• Problem
Find the string "plate" in the entries and copy each line that has it.

START The records

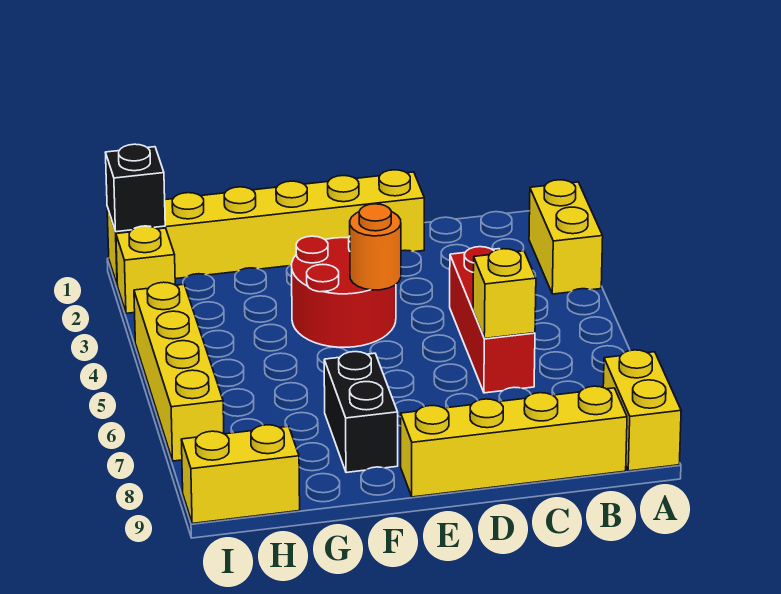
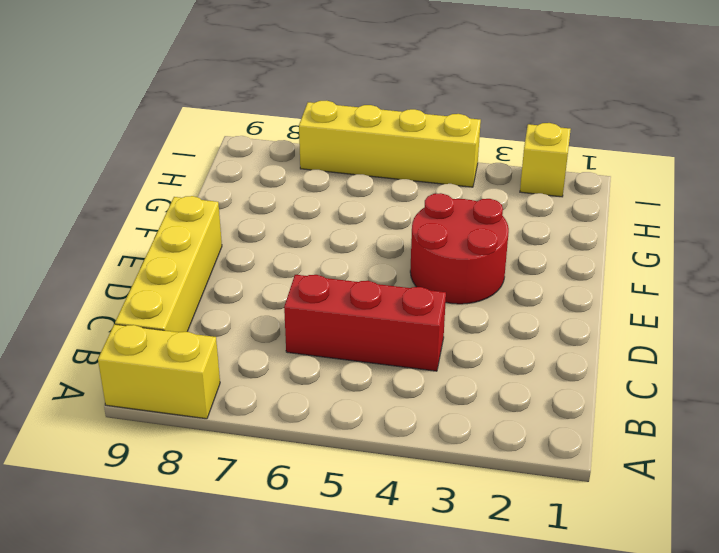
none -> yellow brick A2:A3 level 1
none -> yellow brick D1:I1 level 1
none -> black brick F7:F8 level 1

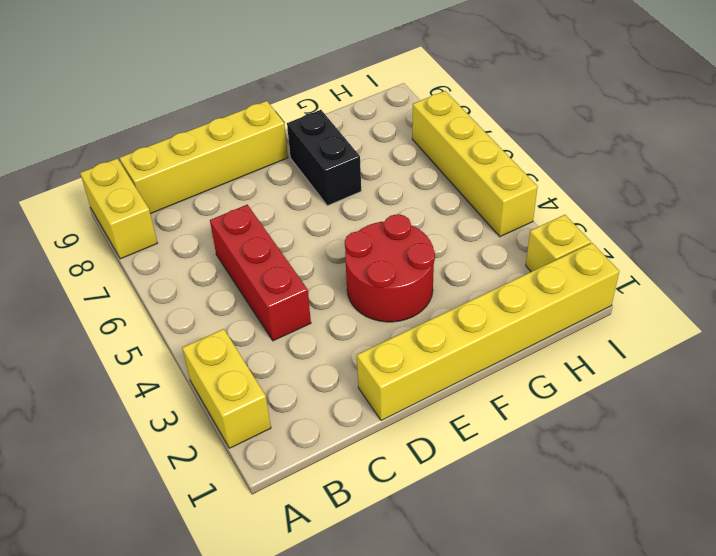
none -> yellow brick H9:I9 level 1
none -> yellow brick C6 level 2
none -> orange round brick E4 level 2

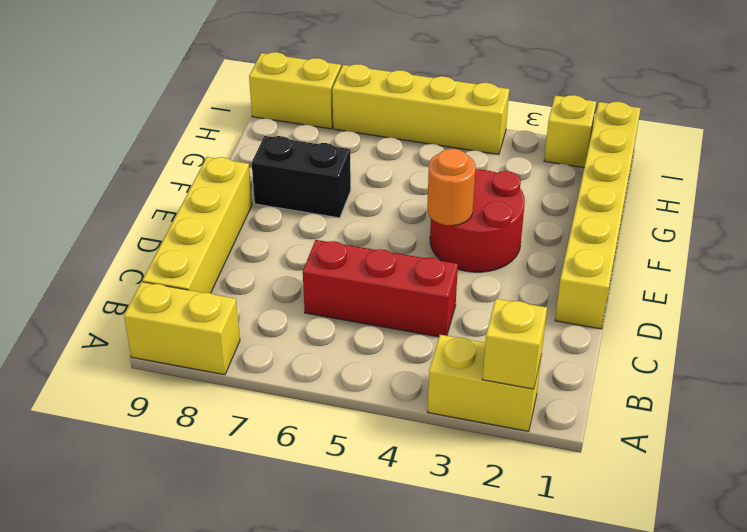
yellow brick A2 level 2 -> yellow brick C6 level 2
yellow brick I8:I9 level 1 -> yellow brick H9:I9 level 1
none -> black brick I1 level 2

END The records
START The records

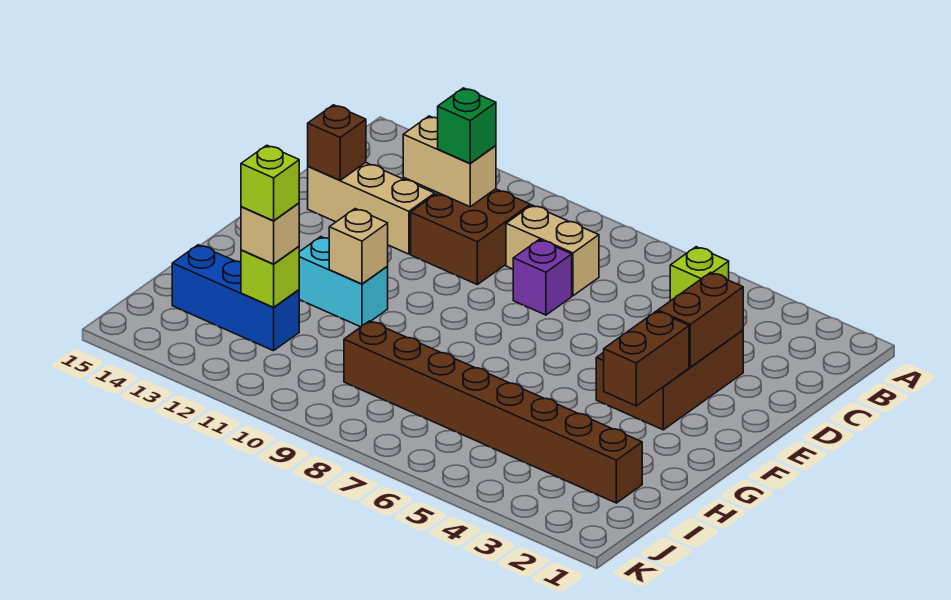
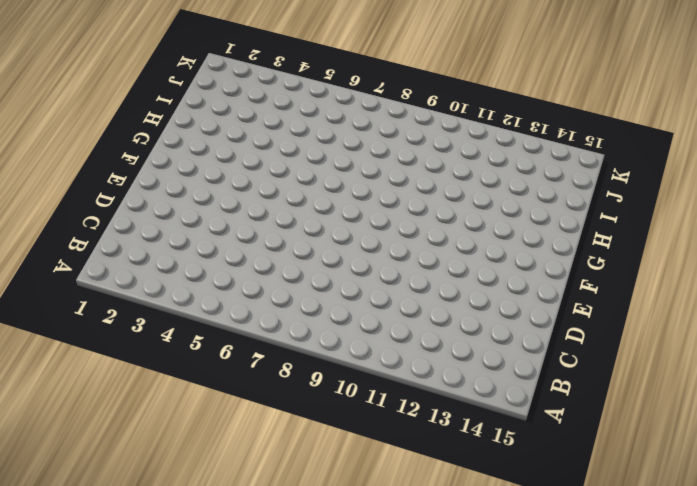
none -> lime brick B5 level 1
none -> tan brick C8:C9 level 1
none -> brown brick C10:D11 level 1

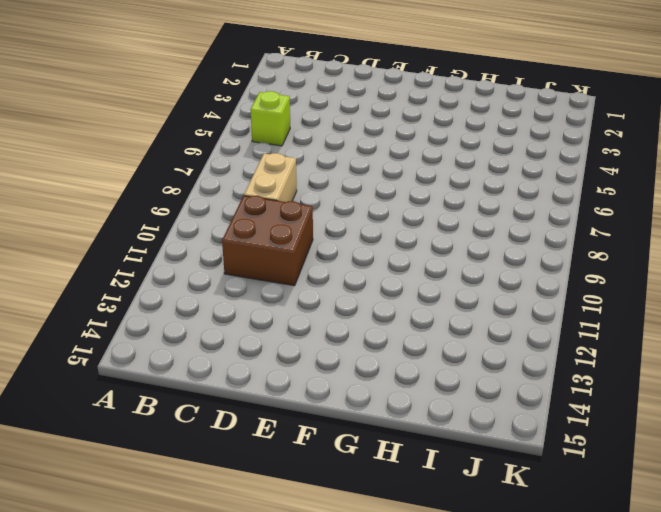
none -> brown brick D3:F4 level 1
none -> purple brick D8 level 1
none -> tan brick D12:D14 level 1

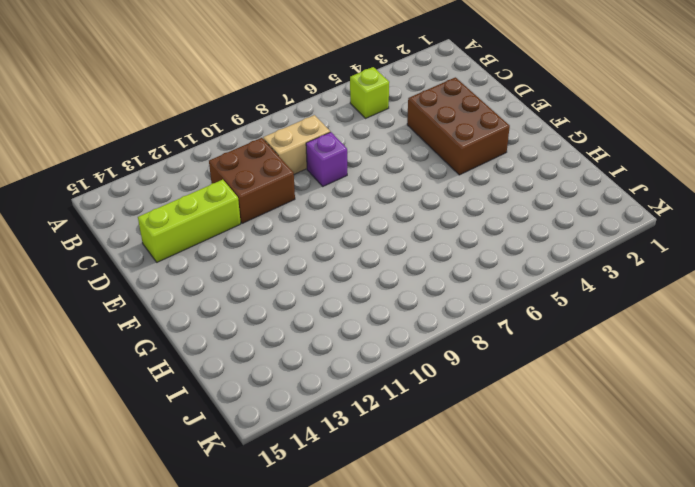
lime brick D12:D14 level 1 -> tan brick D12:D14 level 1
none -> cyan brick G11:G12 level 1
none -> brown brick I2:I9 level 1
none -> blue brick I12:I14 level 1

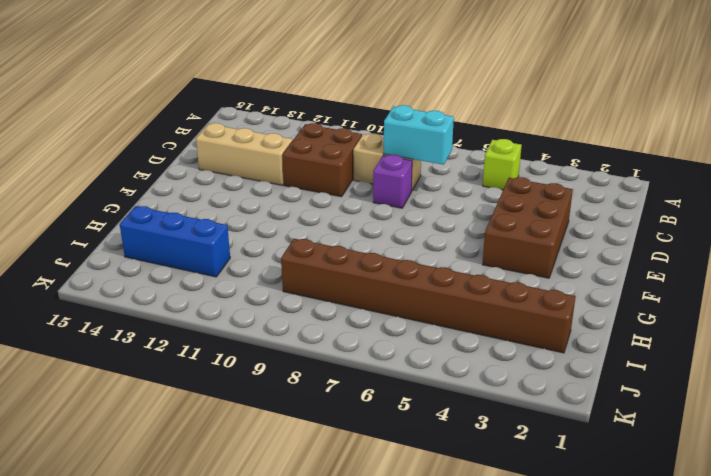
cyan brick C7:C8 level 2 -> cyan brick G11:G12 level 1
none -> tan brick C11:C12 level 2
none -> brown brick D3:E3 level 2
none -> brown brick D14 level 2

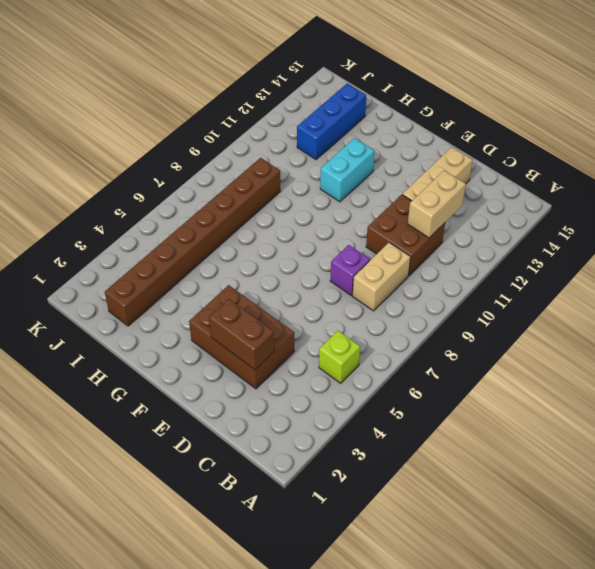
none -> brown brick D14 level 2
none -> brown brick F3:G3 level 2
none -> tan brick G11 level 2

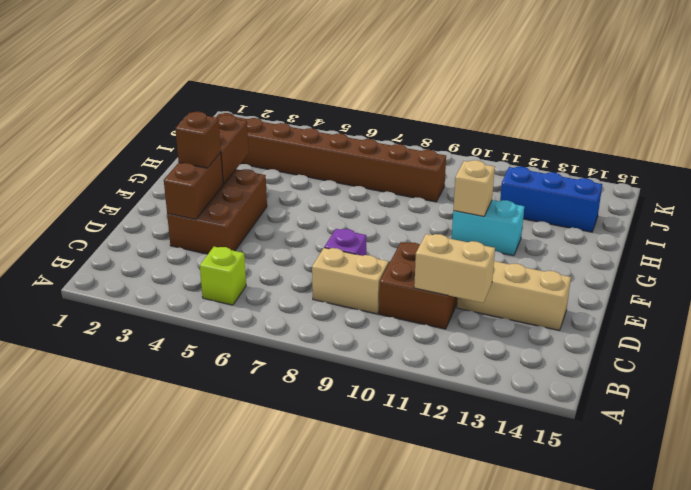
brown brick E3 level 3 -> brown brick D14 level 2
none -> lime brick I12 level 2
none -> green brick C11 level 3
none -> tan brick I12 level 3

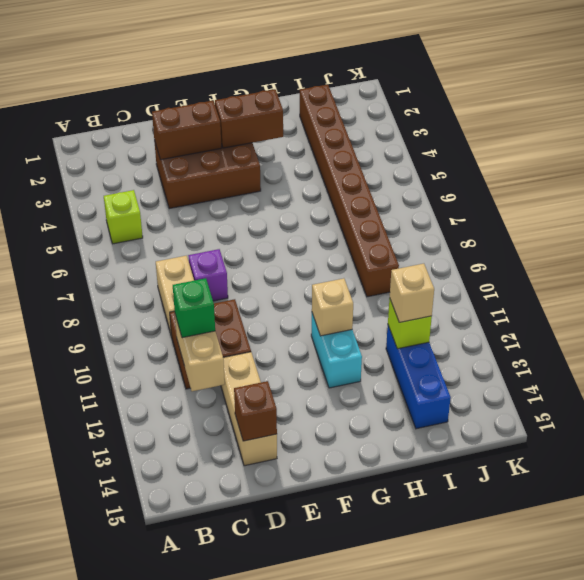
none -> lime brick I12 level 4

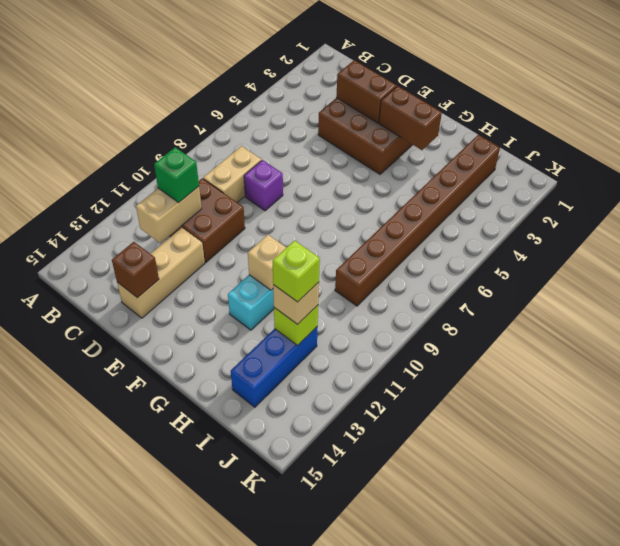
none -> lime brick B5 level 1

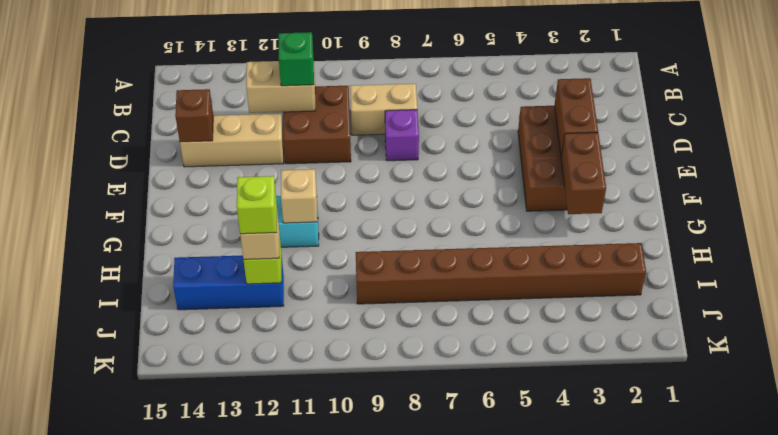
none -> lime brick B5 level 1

END The records
START The records

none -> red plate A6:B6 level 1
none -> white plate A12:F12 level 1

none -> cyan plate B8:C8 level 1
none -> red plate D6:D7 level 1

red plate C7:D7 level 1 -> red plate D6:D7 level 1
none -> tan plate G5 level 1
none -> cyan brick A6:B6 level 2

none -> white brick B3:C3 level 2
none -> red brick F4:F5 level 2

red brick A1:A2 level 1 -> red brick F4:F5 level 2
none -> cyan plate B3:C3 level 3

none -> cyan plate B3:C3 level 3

END The records

• Exercise output
none -> red plate A6:B6 level 1
none -> white plate A12:F12 level 1
none -> cyan plate B8:C8 level 1
none -> red plate D6:D7 level 1
red plate C7:D7 level 1 -> red plate D6:D7 level 1
none -> tan plate G5 level 1
none -> cyan plate B3:C3 level 3
none -> cyan plate B3:C3 level 3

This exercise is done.